Your instructions
Each line in the data must be reproduced as written, except for any picture.

Satellite image grounding data:
*** Begin section ***
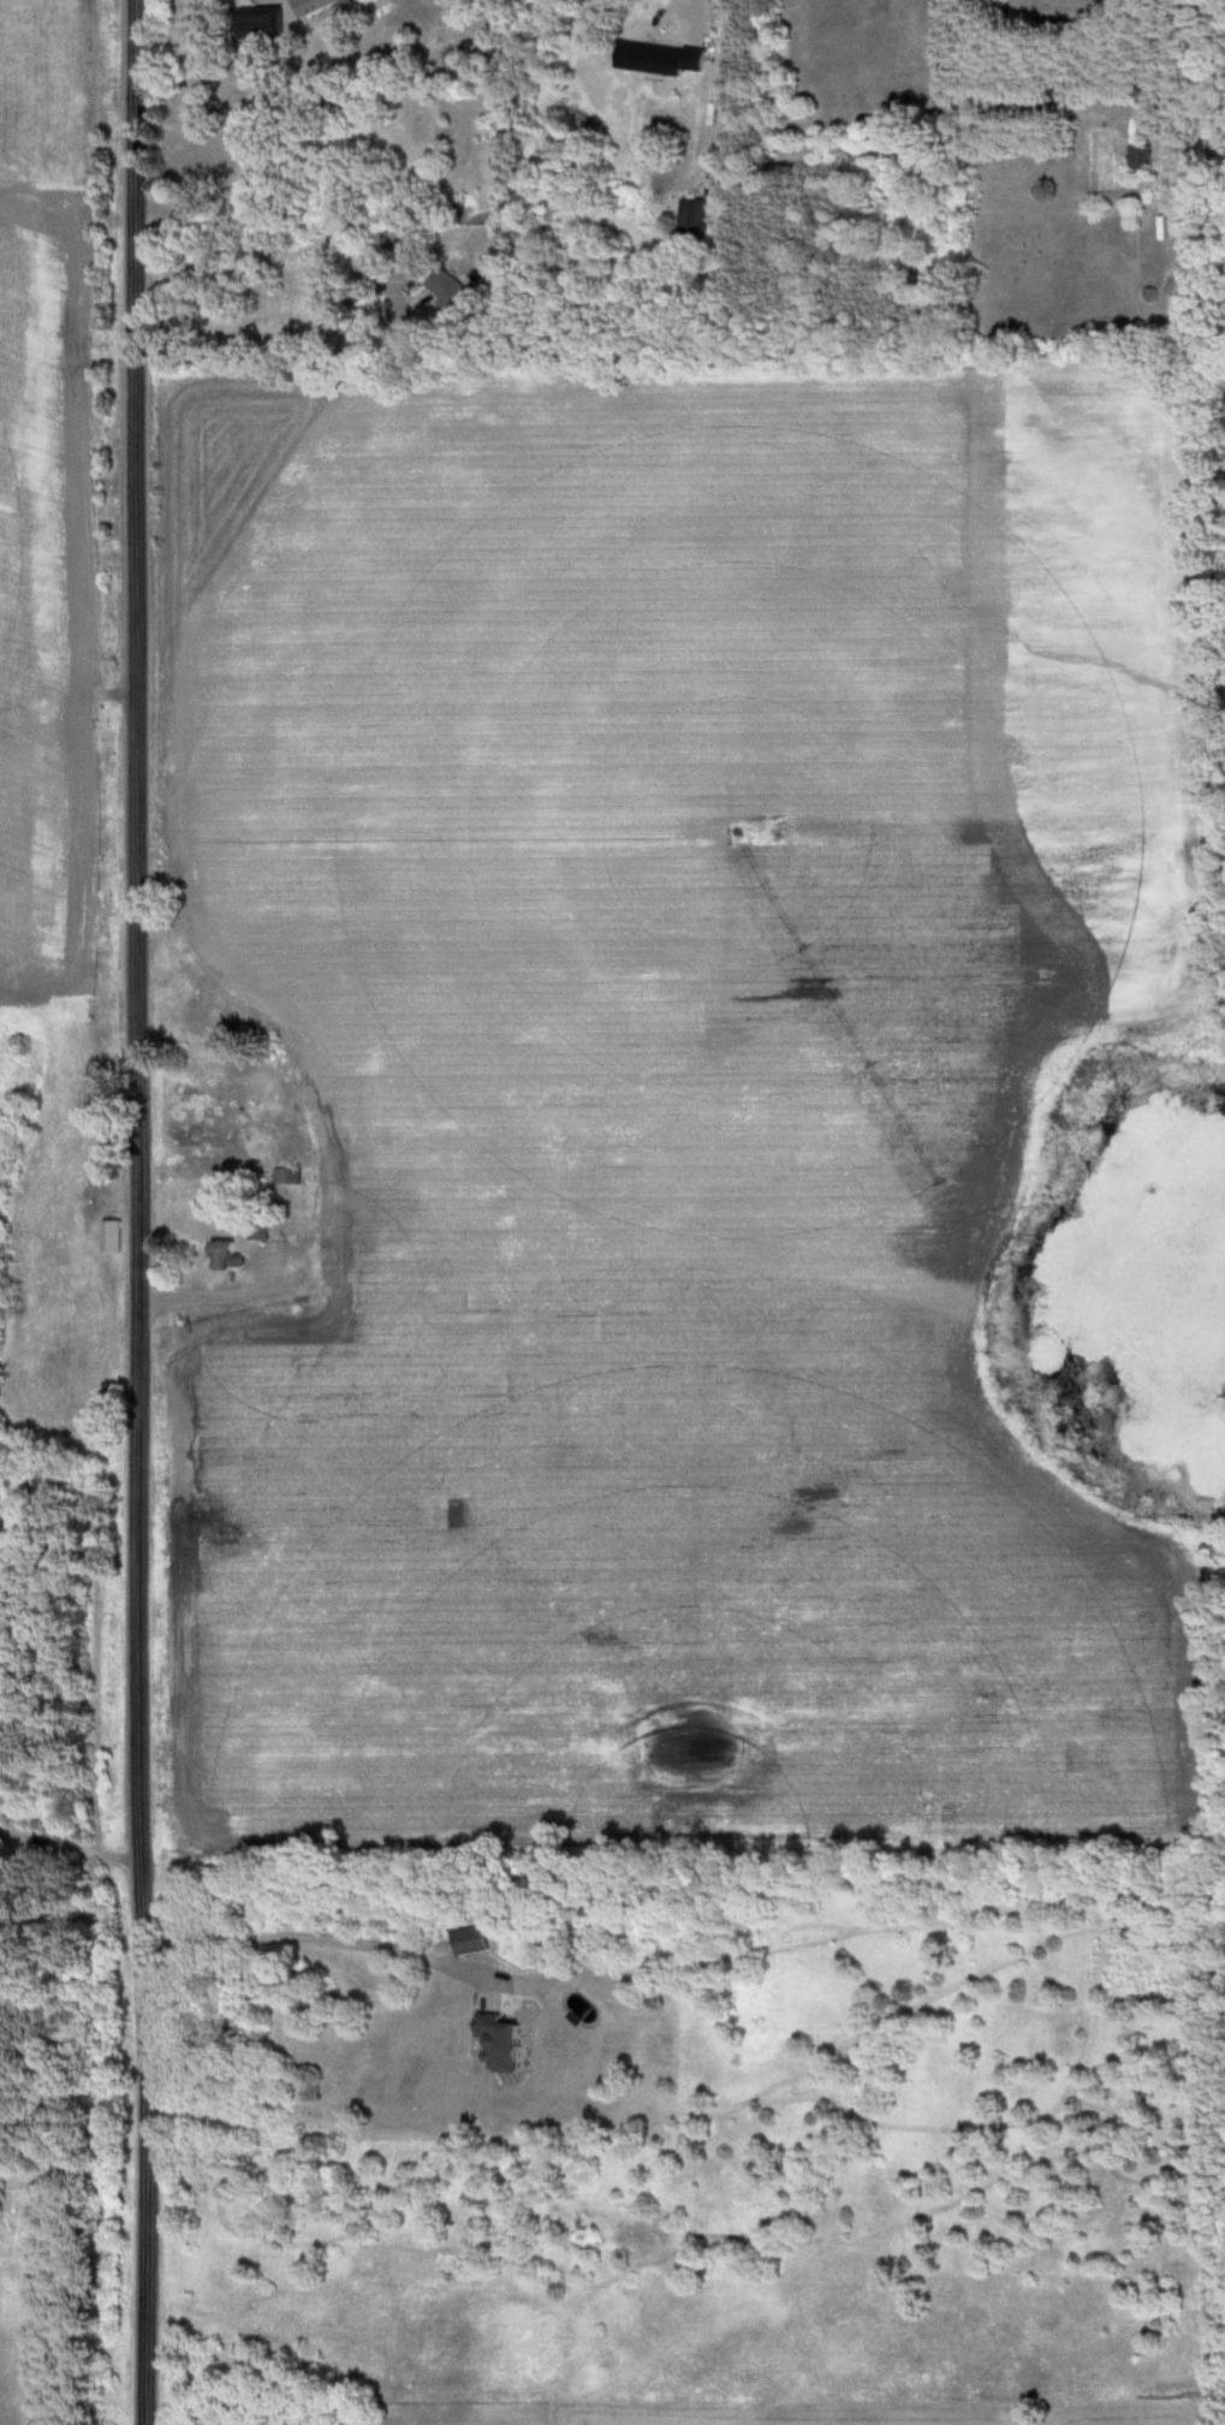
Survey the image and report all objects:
building: (316, 6)
road: (693, 7)
building: (263, 24)
building: (663, 60)
building: (1140, 160)
building: (694, 221)
building: (448, 292)
road: (341, 330)
building: (268, 931)
building: (222, 961)
building: (294, 1178)
road: (141, 1212)
building: (357, 1213)
building: (112, 1236)
building: (319, 1242)
building: (227, 1256)
road: (295, 1282)
road: (72, 1854)
road: (313, 1938)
*** End section ***
Response for this exercise
Survey the image and report all objects:
building: (316, 6)
road: (693, 7)
building: (263, 24)
building: (663, 60)
building: (1140, 160)
building: (694, 221)
building: (448, 292)
road: (341, 330)
building: (268, 931)
building: (222, 961)
building: (294, 1178)
road: (141, 1212)
building: (357, 1213)
building: (112, 1236)
building: (319, 1242)
building: (227, 1256)
road: (295, 1282)
road: (72, 1854)
road: (313, 1938)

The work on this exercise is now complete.